What is required
Would you give the listing back word for word once its pictures are removed?

Dataset excerpt
[Start of section]

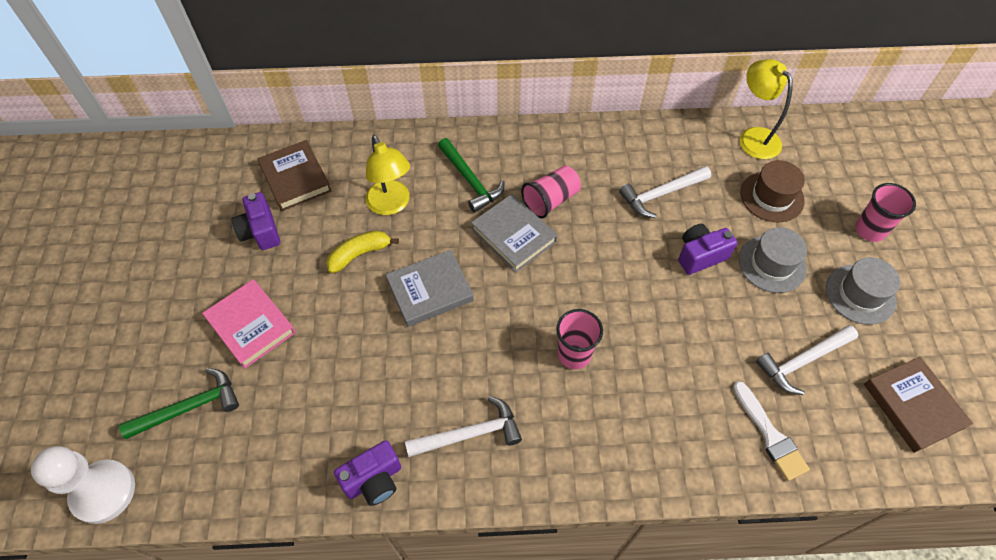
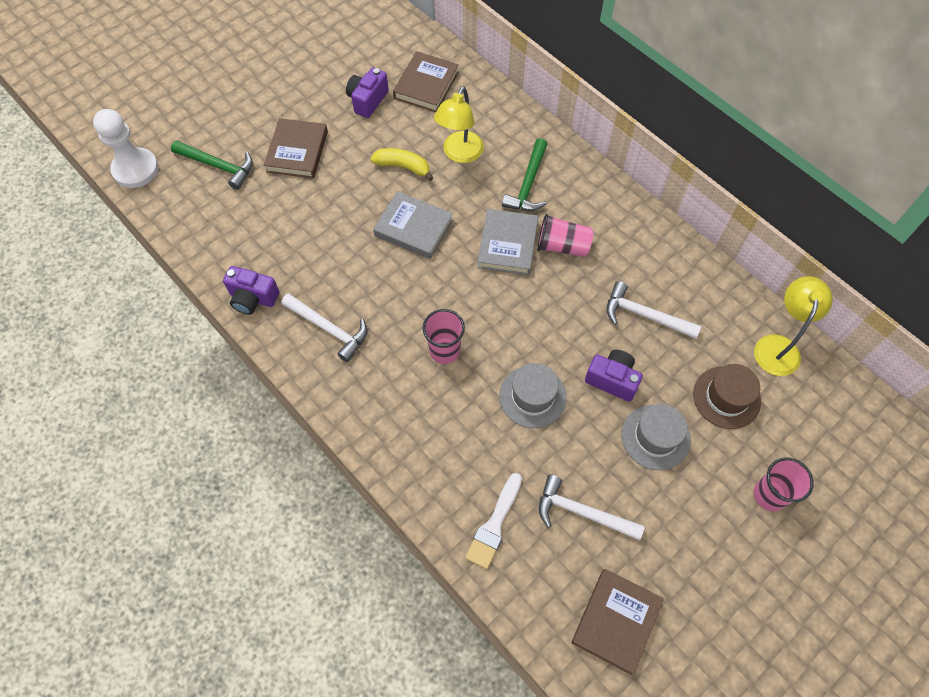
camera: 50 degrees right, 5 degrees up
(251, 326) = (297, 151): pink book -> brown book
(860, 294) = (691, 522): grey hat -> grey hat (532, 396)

[End of section]

Output for this exercise
camera: 50 degrees right, 5 degrees up
(251, 326) = (297, 151): pink book -> brown book
(860, 294) = (691, 522): grey hat -> grey hat (532, 396)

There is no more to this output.